→ Required work
Your task is to retype, exactly and without pictures, the line holding "type=removed; before=yellow ball" and each line that follows it to the end of the entries.
>>>>>
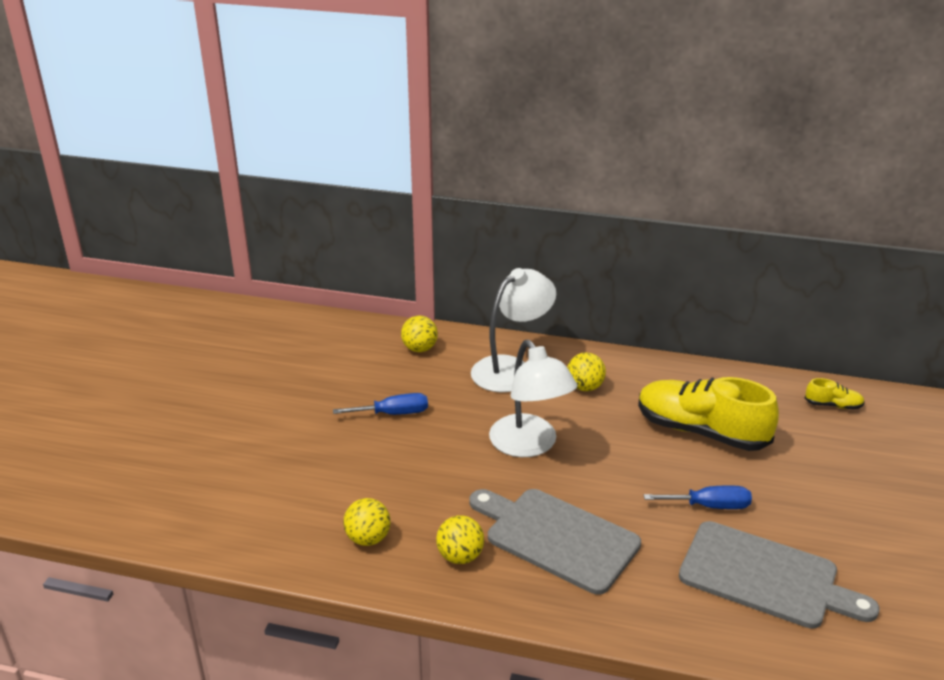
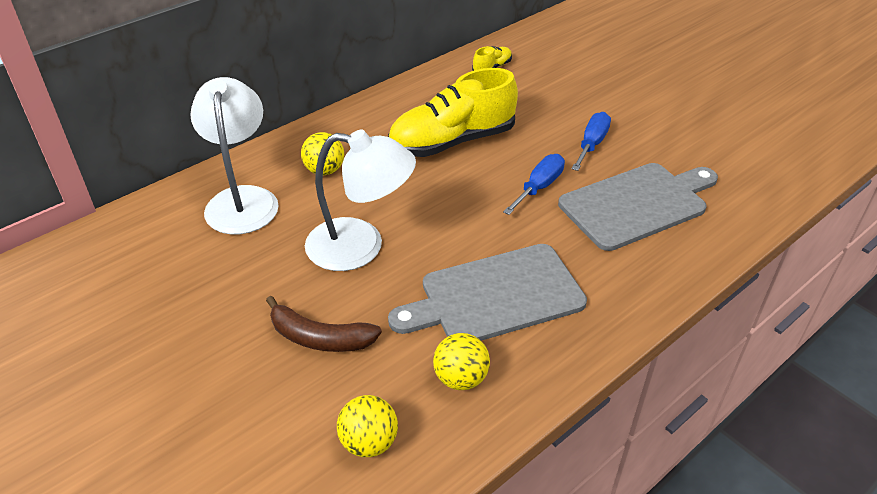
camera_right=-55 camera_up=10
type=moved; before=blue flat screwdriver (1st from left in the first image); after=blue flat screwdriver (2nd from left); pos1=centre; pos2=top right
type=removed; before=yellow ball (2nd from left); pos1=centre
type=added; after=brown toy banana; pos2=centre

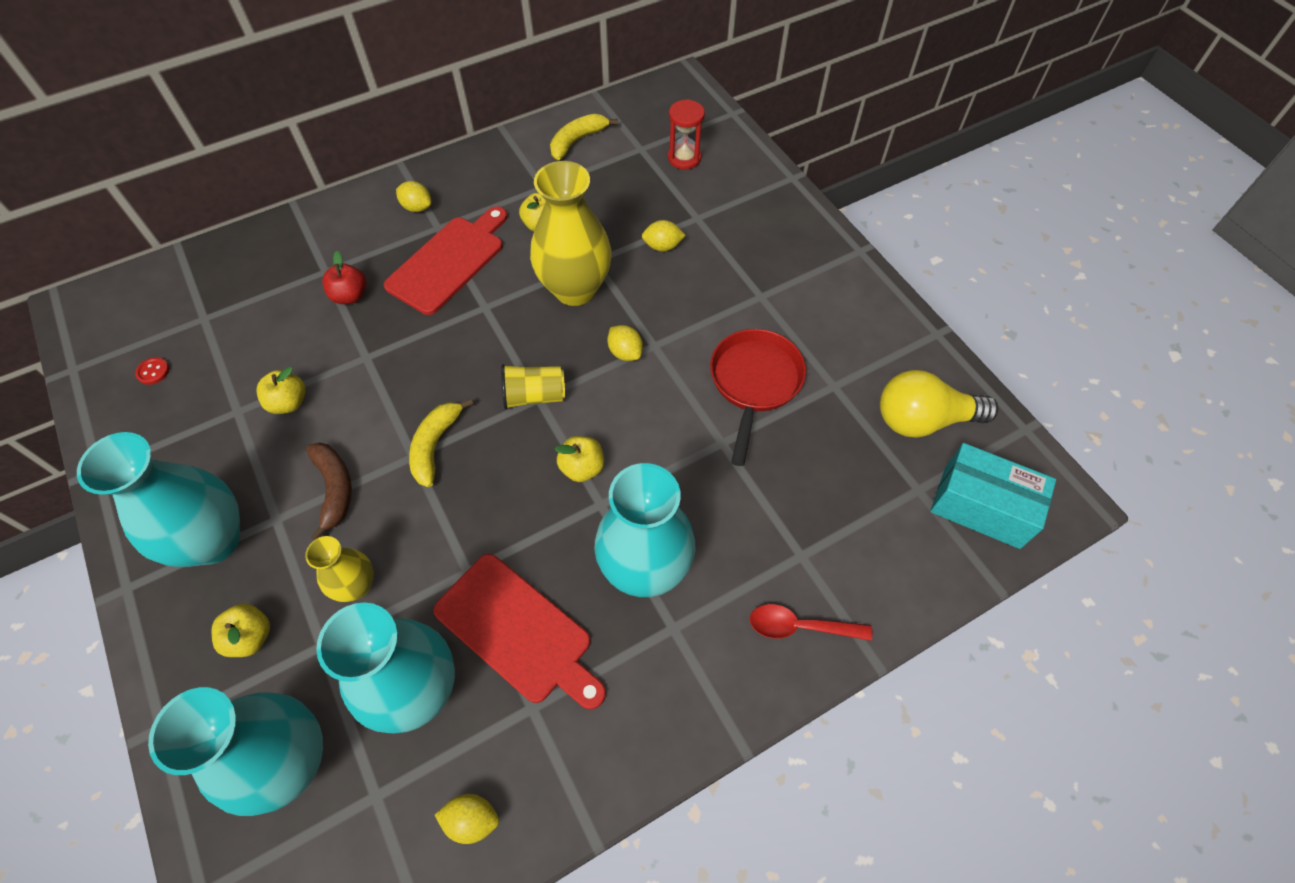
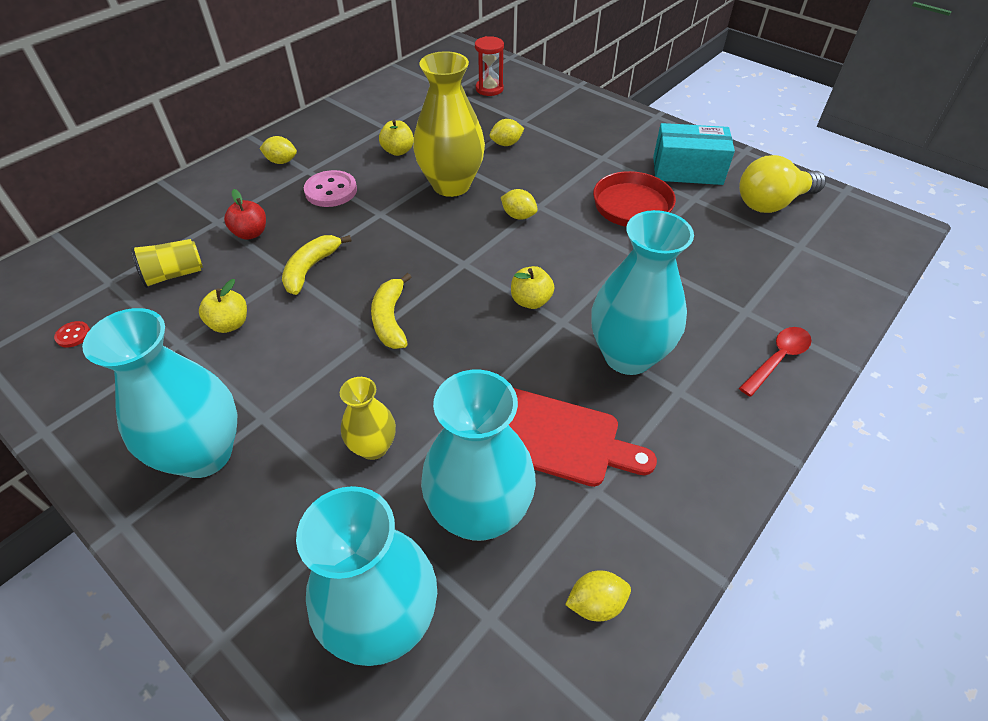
camera_right=-20 camera_up=-10
type=removed; before=yellow apple (1st from left); pos1=bottom left
type=removed; before=brown toy banana; pos1=middle left
type=replaced; before=crimson chopping board (1st from left); after=rosy shirt button; pos1=top centre; pos2=top centre
type=moved; before=yellow beaker; pos1=centre; pos2=middle left
type=moved; before=yellow toy banana (2nd from left in the first image); after=yellow toy banana (1st from left); pos1=top centre; pos2=middle left
type=turned; before=crimson teaspoon; pos1=bottom centre; pos2=middle right; turn=150
type=moved; before=aqua package; pos1=middle right; pos2=top right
<<<<<
→ Task answer
type=removed; before=yellow ball (2nd from left); pos1=centre
type=added; after=brown toy banana; pos2=centre

camera_right=-20 camera_up=-10
type=removed; before=yellow apple (1st from left); pos1=bottom left
type=removed; before=brown toy banana; pos1=middle left
type=replaced; before=crimson chopping board (1st from left); after=rosy shirt button; pos1=top centre; pos2=top centre
type=moved; before=yellow beaker; pos1=centre; pos2=middle left
type=moved; before=yellow toy banana (2nd from left in the first image); after=yellow toy banana (1st from left); pos1=top centre; pos2=middle left
type=turned; before=crimson teaspoon; pos1=bottom centre; pos2=middle right; turn=150
type=moved; before=aqua package; pos1=middle right; pos2=top right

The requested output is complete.